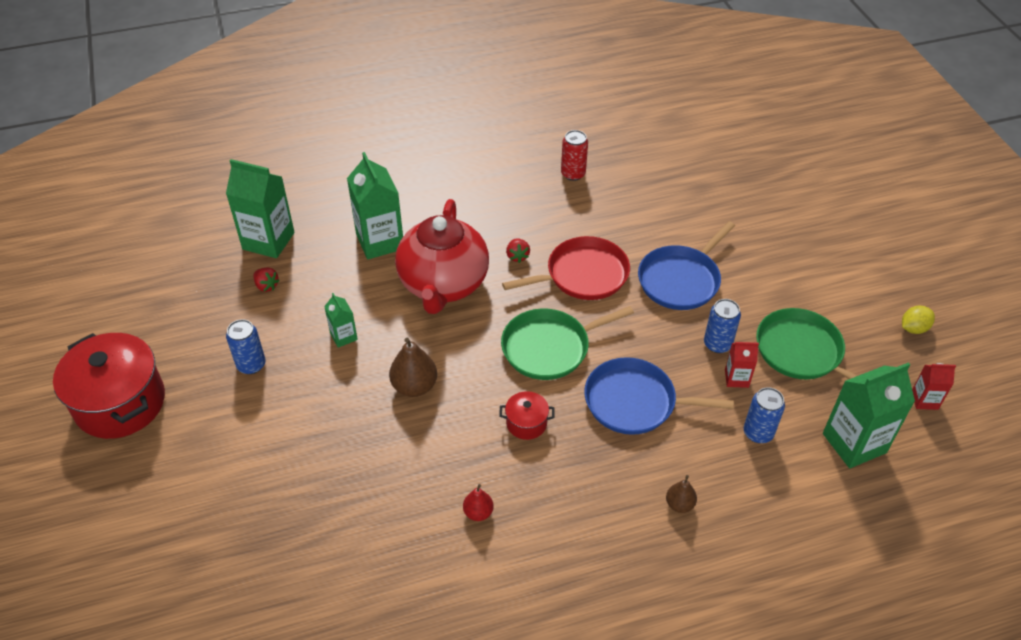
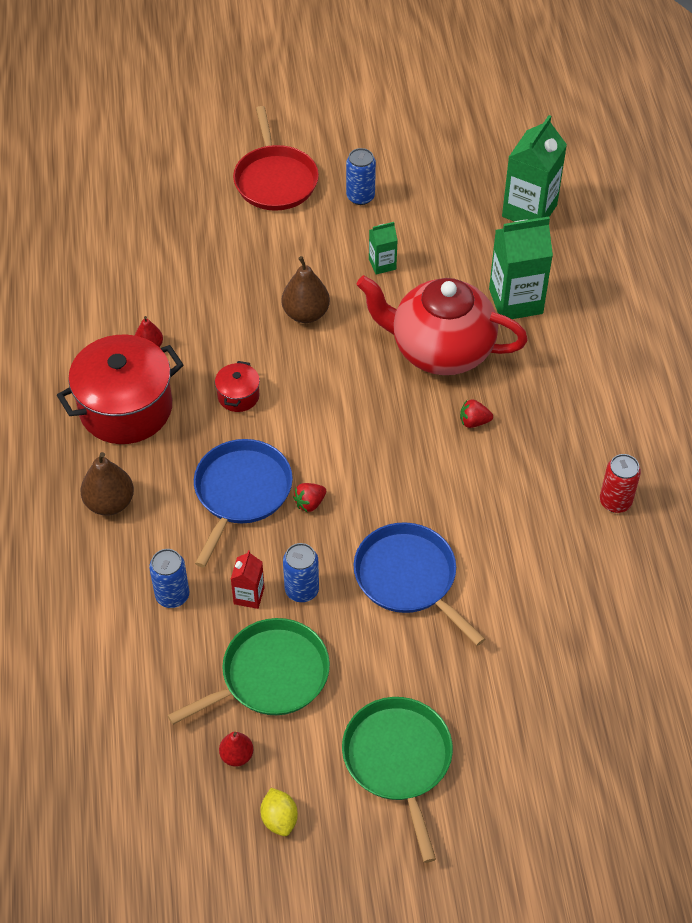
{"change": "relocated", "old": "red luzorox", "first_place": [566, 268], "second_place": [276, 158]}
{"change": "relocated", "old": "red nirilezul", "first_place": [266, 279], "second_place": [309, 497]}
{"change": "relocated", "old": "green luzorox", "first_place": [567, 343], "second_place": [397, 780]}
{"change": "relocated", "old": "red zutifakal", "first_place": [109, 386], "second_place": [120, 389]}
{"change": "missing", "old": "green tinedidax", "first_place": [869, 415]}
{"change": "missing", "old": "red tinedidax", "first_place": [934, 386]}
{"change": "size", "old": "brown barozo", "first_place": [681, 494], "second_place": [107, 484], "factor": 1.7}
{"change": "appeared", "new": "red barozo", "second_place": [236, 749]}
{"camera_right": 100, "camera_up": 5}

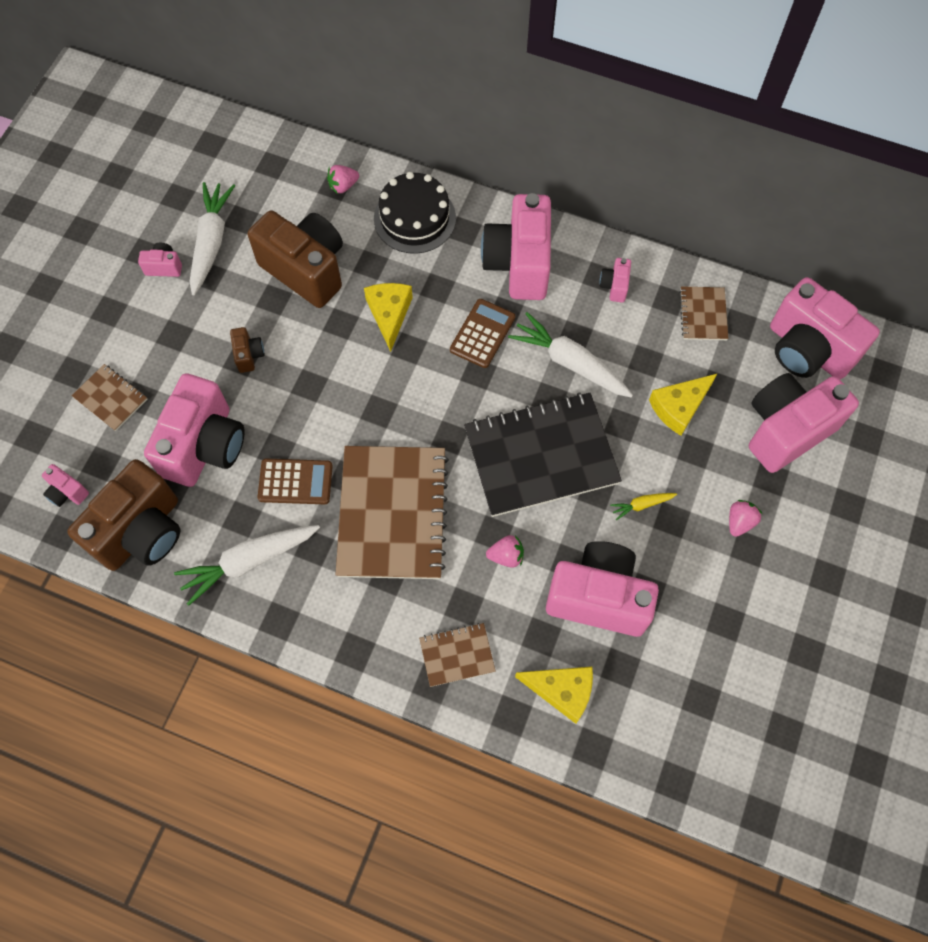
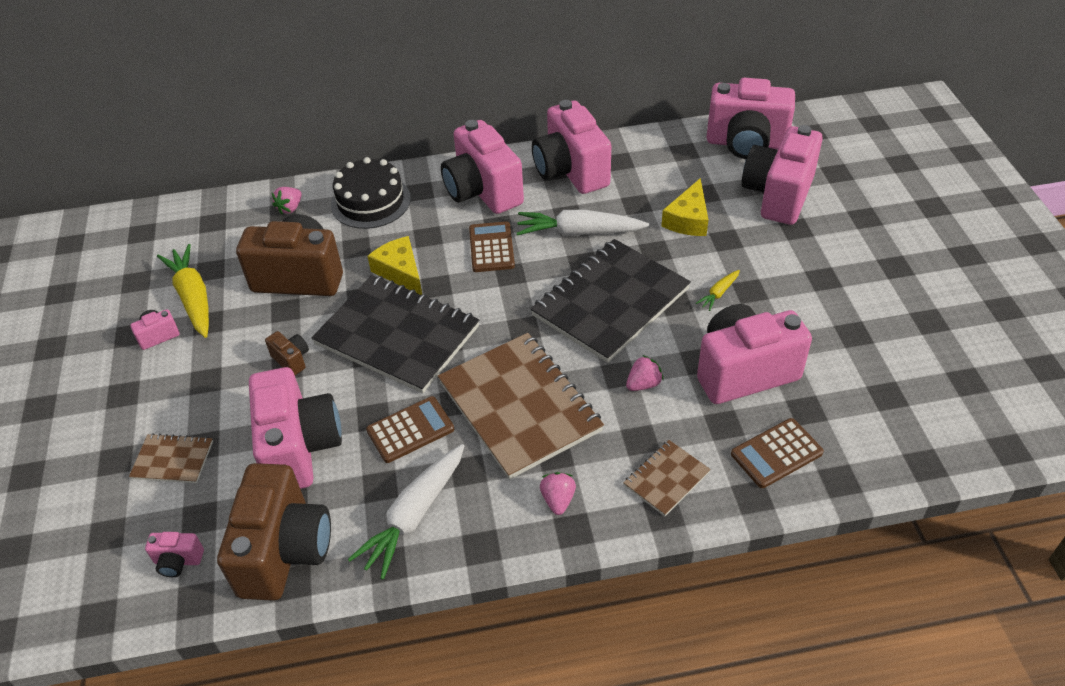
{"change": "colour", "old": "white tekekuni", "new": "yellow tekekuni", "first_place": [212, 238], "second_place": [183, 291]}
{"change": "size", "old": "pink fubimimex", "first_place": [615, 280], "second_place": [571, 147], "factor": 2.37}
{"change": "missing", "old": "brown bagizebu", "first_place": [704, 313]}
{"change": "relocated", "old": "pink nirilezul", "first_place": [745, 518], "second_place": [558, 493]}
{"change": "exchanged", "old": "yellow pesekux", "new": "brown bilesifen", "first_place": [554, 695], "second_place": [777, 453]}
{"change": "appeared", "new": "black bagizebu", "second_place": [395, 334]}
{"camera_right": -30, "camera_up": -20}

◇ ◇ ◇ ◇ ◇ ◇ ◇

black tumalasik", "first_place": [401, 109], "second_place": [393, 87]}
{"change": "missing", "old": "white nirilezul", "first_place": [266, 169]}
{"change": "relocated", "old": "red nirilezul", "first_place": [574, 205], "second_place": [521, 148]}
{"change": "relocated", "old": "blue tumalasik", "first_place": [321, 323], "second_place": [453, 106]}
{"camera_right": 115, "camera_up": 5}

◇ ◇ ◇ ◇ ◇ ◇ ◇

**Task description:** Tell me how many lines of the records include the word "luzorox", and say nothing else.

**Answer space:** 2